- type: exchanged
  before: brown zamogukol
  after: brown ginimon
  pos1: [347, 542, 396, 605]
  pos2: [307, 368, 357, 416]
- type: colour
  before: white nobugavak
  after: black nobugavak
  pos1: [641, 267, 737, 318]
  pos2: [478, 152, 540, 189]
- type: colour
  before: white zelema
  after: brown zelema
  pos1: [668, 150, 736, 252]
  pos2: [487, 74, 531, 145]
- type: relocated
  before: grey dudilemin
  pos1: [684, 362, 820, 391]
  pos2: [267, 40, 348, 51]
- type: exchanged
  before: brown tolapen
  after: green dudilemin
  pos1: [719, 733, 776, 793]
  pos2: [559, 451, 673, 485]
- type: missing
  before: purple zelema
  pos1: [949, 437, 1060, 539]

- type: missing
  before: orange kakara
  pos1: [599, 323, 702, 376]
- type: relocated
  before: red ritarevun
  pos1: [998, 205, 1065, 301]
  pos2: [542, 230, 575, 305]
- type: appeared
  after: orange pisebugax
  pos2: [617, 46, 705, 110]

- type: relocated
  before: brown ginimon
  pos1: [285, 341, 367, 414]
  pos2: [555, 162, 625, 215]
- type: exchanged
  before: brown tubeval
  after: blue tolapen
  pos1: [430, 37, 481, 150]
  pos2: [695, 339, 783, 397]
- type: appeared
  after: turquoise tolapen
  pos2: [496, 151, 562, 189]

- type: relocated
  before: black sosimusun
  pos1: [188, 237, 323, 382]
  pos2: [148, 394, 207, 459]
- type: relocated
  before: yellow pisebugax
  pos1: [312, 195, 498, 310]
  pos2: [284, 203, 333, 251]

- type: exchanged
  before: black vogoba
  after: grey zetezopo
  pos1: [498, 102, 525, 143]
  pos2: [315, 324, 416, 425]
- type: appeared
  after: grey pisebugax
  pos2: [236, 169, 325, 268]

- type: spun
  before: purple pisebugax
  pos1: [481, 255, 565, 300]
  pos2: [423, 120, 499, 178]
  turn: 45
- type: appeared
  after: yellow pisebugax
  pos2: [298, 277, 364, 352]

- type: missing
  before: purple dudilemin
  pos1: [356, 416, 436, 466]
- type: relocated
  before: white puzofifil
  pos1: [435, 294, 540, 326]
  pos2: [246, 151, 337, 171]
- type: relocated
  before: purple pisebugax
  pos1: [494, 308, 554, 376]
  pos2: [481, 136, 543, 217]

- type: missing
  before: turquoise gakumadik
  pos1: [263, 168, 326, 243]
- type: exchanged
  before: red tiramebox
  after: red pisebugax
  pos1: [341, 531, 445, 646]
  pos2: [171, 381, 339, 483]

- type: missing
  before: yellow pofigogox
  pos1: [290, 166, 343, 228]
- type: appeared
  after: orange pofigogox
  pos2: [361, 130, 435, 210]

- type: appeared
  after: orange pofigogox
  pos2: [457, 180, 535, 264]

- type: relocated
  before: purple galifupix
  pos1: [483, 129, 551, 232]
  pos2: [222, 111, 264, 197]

┄┄┄┄┄┄┄┄┄┄┄┄┄┄┄┄┄┄┄┄

**Instructions for the task**
Please transcribe exactly the lines above from the line that has "pos1: [641, 267, 737, 318]" up to and including the line that has "before: purple zelema"; no other line belongs in the answer.

**Output of the exercise**
  pos1: [641, 267, 737, 318]
  pos2: [478, 152, 540, 189]
- type: colour
  before: white zelema
  after: brown zelema
  pos1: [668, 150, 736, 252]
  pos2: [487, 74, 531, 145]
- type: relocated
  before: grey dudilemin
  pos1: [684, 362, 820, 391]
  pos2: [267, 40, 348, 51]
- type: exchanged
  before: brown tolapen
  after: green dudilemin
  pos1: [719, 733, 776, 793]
  pos2: [559, 451, 673, 485]
- type: missing
  before: purple zelema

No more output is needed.